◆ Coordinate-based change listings
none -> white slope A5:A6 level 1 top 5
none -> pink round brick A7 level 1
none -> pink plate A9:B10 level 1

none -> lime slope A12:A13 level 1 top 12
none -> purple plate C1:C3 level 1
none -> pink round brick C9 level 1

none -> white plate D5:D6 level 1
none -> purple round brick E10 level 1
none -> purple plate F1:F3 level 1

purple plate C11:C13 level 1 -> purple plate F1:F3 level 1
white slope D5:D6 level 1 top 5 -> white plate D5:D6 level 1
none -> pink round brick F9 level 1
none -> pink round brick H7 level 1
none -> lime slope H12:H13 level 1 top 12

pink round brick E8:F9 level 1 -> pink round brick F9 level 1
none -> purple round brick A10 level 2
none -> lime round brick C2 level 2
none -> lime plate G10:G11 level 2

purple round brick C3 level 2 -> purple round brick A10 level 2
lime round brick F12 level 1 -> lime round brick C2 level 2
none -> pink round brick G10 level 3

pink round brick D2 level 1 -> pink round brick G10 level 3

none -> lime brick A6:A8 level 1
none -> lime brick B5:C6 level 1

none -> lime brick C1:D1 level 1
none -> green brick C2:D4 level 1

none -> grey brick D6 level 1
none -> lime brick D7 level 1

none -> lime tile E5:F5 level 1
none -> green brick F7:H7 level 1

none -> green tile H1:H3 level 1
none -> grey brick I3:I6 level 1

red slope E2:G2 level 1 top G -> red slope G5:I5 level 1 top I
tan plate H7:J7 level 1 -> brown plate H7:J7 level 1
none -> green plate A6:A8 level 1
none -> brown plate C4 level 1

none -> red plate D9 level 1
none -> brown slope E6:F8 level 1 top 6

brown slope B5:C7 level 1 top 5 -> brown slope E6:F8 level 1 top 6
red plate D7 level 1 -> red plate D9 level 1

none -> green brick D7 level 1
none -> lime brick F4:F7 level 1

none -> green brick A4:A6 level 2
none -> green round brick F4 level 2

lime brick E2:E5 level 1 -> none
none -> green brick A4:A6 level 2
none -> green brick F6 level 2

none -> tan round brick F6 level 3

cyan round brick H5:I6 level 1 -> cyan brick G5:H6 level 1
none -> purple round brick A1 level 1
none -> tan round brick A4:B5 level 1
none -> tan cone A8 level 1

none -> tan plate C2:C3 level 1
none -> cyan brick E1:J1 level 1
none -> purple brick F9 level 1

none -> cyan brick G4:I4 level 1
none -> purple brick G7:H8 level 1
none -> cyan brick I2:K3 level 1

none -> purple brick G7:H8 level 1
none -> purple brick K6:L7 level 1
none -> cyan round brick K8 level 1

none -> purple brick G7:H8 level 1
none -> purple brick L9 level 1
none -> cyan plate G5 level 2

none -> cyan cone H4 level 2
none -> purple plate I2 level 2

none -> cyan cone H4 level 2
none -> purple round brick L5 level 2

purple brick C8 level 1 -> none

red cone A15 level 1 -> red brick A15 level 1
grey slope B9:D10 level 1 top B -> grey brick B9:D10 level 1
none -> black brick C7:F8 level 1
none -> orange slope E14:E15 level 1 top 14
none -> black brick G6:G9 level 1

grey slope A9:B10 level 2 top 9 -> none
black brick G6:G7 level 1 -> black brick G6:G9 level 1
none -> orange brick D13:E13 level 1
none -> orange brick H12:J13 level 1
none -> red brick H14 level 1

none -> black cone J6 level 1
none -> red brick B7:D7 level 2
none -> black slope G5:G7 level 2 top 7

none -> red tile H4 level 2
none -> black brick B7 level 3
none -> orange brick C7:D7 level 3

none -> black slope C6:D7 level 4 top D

◆ THE PROBLEM
Your task is to reproduce each entry exactly.

◆ REPLY TO THE TASK
none -> white slope A5:A6 level 1 top 5
none -> pink round brick A7 level 1
none -> pink plate A9:B10 level 1

none -> lime slope A12:A13 level 1 top 12
none -> purple plate C1:C3 level 1
none -> pink round brick C9 level 1

none -> white plate D5:D6 level 1
none -> purple round brick E10 level 1
none -> purple plate F1:F3 level 1

purple plate C11:C13 level 1 -> purple plate F1:F3 level 1
white slope D5:D6 level 1 top 5 -> white plate D5:D6 level 1
none -> pink round brick F9 level 1
none -> pink round brick H7 level 1
none -> lime slope H12:H13 level 1 top 12

pink round brick E8:F9 level 1 -> pink round brick F9 level 1
none -> purple round brick A10 level 2
none -> lime round brick C2 level 2
none -> lime plate G10:G11 level 2

purple round brick C3 level 2 -> purple round brick A10 level 2
lime round brick F12 level 1 -> lime round brick C2 level 2
none -> pink round brick G10 level 3

pink round brick D2 level 1 -> pink round brick G10 level 3

none -> lime brick A6:A8 level 1
none -> lime brick B5:C6 level 1

none -> lime brick C1:D1 level 1
none -> green brick C2:D4 level 1

none -> grey brick D6 level 1
none -> lime brick D7 level 1

none -> lime tile E5:F5 level 1
none -> green brick F7:H7 level 1

none -> green tile H1:H3 level 1
none -> grey brick I3:I6 level 1

red slope E2:G2 level 1 top G -> red slope G5:I5 level 1 top I
tan plate H7:J7 level 1 -> brown plate H7:J7 level 1
none -> green plate A6:A8 level 1
none -> brown plate C4 level 1

none -> red plate D9 level 1
none -> brown slope E6:F8 level 1 top 6

brown slope B5:C7 level 1 top 5 -> brown slope E6:F8 level 1 top 6
red plate D7 level 1 -> red plate D9 level 1

none -> green brick D7 level 1
none -> lime brick F4:F7 level 1

none -> green brick A4:A6 level 2
none -> green round brick F4 level 2

lime brick E2:E5 level 1 -> none
none -> green brick A4:A6 level 2
none -> green brick F6 level 2

none -> tan round brick F6 level 3

cyan round brick H5:I6 level 1 -> cyan brick G5:H6 level 1
none -> purple round brick A1 level 1
none -> tan round brick A4:B5 level 1
none -> tan cone A8 level 1

none -> tan plate C2:C3 level 1
none -> cyan brick E1:J1 level 1
none -> purple brick F9 level 1

none -> cyan brick G4:I4 level 1
none -> purple brick G7:H8 level 1
none -> cyan brick I2:K3 level 1

none -> purple brick G7:H8 level 1
none -> purple brick K6:L7 level 1
none -> cyan round brick K8 level 1

none -> purple brick G7:H8 level 1
none -> purple brick L9 level 1
none -> cyan plate G5 level 2

none -> cyan cone H4 level 2
none -> purple plate I2 level 2

none -> cyan cone H4 level 2
none -> purple round brick L5 level 2

purple brick C8 level 1 -> none

red cone A15 level 1 -> red brick A15 level 1
grey slope B9:D10 level 1 top B -> grey brick B9:D10 level 1
none -> black brick C7:F8 level 1
none -> orange slope E14:E15 level 1 top 14
none -> black brick G6:G9 level 1

grey slope A9:B10 level 2 top 9 -> none
black brick G6:G7 level 1 -> black brick G6:G9 level 1
none -> orange brick D13:E13 level 1
none -> orange brick H12:J13 level 1
none -> red brick H14 level 1

none -> black cone J6 level 1
none -> red brick B7:D7 level 2
none -> black slope G5:G7 level 2 top 7

none -> red tile H4 level 2
none -> black brick B7 level 3
none -> orange brick C7:D7 level 3

none -> black slope C6:D7 level 4 top D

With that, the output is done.